> _TASK INPUT_
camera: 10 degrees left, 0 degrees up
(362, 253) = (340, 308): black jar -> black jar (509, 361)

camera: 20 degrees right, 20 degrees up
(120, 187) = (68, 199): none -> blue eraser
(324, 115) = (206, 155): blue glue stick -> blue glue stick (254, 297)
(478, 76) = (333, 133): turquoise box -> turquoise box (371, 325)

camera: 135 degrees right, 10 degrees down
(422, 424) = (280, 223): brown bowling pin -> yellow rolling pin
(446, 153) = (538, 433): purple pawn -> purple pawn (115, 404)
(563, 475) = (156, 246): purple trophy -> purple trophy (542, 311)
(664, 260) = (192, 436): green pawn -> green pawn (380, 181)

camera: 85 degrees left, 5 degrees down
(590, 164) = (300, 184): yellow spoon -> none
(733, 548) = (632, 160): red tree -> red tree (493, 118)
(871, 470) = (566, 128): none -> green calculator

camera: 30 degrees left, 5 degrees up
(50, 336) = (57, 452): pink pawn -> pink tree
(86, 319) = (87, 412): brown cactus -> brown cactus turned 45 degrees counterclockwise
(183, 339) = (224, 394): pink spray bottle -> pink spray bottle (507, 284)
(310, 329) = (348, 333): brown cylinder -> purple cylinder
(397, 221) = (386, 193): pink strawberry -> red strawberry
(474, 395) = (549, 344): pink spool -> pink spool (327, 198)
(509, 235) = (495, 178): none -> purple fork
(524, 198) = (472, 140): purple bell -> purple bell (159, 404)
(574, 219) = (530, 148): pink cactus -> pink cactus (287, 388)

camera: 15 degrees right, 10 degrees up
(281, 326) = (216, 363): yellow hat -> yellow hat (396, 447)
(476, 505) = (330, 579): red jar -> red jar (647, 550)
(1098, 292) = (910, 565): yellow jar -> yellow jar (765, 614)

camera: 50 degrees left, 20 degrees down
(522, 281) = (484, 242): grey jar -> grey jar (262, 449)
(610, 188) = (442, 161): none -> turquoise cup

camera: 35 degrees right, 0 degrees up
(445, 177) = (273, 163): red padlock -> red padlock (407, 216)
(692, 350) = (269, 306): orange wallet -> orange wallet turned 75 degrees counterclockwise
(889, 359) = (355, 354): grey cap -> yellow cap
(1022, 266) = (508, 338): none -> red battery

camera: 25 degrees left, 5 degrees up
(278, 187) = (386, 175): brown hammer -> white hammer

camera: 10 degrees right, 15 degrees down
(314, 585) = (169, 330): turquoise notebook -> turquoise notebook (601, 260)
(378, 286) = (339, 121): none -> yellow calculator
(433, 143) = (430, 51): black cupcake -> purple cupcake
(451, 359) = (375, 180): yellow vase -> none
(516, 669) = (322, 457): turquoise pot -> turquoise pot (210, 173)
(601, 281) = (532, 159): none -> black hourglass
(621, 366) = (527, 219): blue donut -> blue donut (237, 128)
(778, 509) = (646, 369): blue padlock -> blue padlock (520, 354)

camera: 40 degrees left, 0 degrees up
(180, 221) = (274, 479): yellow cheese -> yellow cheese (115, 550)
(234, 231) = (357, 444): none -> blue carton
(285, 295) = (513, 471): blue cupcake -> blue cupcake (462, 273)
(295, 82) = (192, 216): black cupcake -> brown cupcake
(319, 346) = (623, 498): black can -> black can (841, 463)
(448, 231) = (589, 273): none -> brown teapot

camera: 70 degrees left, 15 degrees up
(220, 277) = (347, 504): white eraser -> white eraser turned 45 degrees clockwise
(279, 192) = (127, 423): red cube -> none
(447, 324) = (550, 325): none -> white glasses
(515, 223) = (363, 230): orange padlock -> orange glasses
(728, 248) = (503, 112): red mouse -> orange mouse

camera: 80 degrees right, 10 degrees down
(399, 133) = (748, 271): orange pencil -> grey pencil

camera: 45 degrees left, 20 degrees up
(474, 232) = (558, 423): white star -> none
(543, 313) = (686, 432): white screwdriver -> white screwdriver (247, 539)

> _EXERCISE BRIEF_
Go through the data and show every line where "green" occurs.

> _EXERCISE RESULT_
(664, 260) = (192, 436): green pawn -> green pawn (380, 181)
(871, 470) = (566, 128): none -> green calculator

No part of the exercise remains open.